EXERCISE DIRECTIONS. Nothing but the pictures gets dropped; retype every entry exactly.

:: RECORDS FOR THE EXERCISE

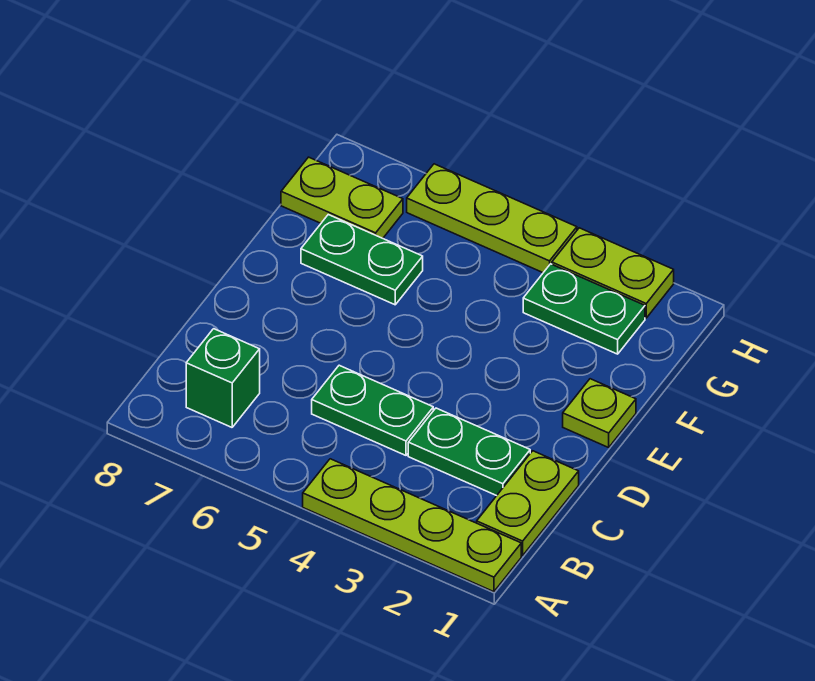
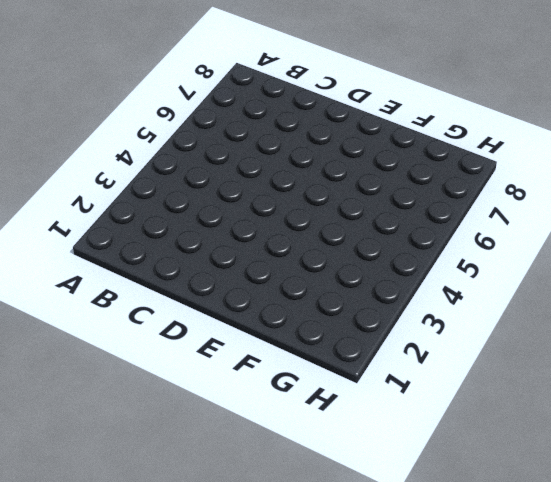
none -> lime plate A1:A4 level 1
none -> lime plate B1:C1 level 1

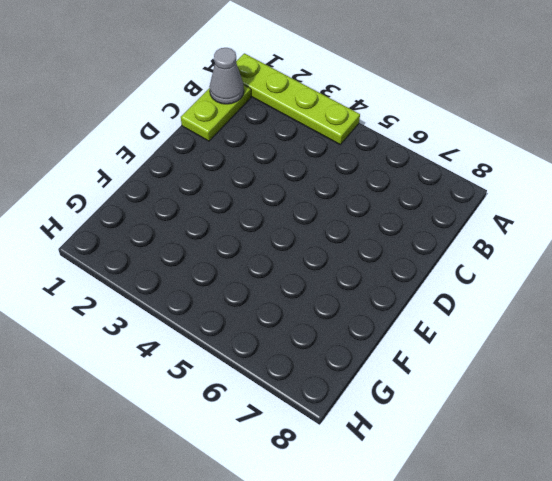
grey cone B1 level 2 -> none
none -> green brick B7 level 1
none -> green plate C2:C3 level 1

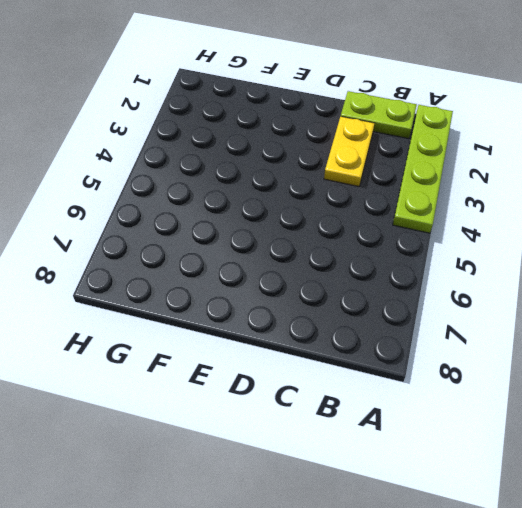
yellow plate C2:C3 level 1 -> green plate C2:C3 level 1
none -> green brick B7 level 1
none -> green plate C4:C5 level 1

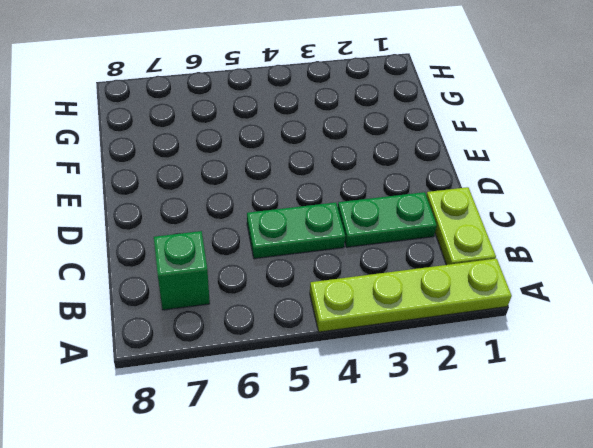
none -> lime plate E1 level 1
none -> green plate F6:F7 level 1

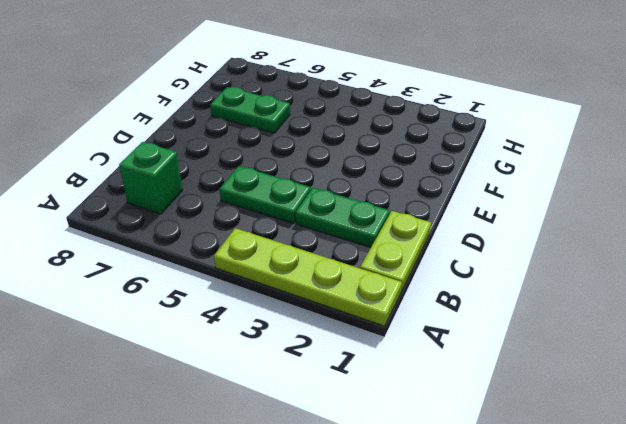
none -> lime plate E1 level 1
none -> green plate G2:G3 level 1

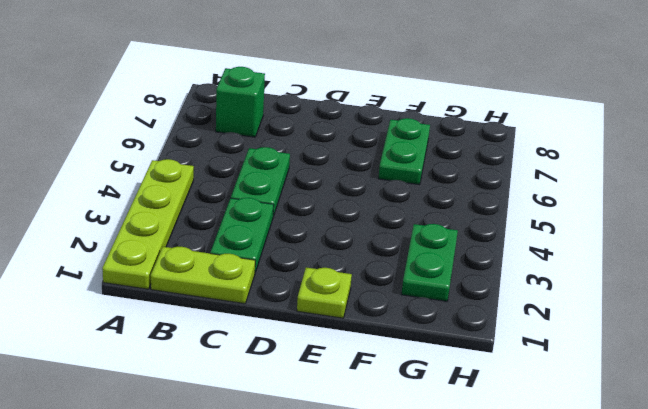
none -> lime plate G7:G8 level 1
none -> lime plate H2:H3 level 1

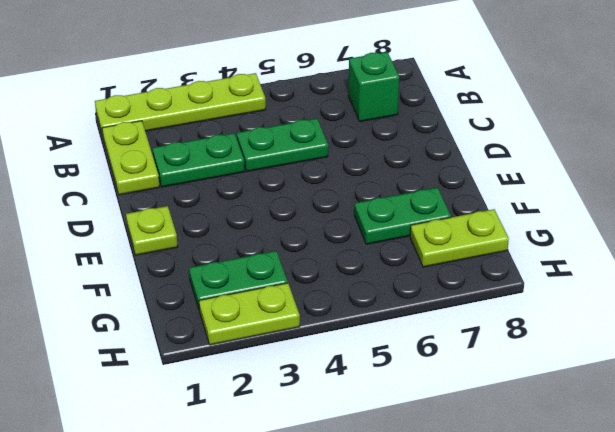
none -> lime plate H4:H6 level 1

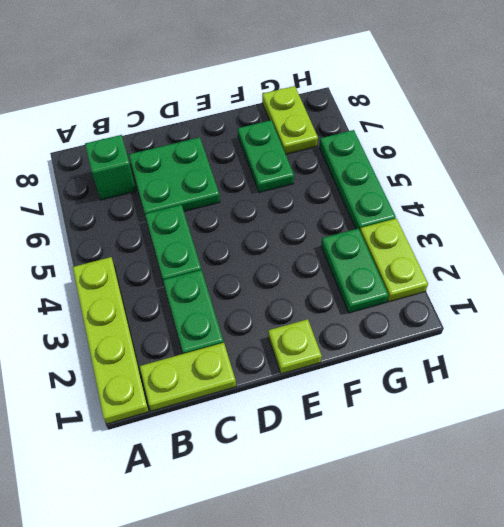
green plate C6:D7 level 1 -> none
green plate H4:H6 level 1 -> lime plate H4:H6 level 1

::::

YOUR SOLUTION.
none -> lime plate A1:A4 level 1
none -> lime plate B1:C1 level 1

grey cone B1 level 2 -> none
none -> green brick B7 level 1
none -> green plate C2:C3 level 1

yellow plate C2:C3 level 1 -> green plate C2:C3 level 1
none -> green brick B7 level 1
none -> green plate C4:C5 level 1

none -> lime plate E1 level 1
none -> green plate F6:F7 level 1

none -> lime plate E1 level 1
none -> green plate G2:G3 level 1

none -> lime plate G7:G8 level 1
none -> lime plate H2:H3 level 1

none -> lime plate H4:H6 level 1

green plate C6:D7 level 1 -> none
green plate H4:H6 level 1 -> lime plate H4:H6 level 1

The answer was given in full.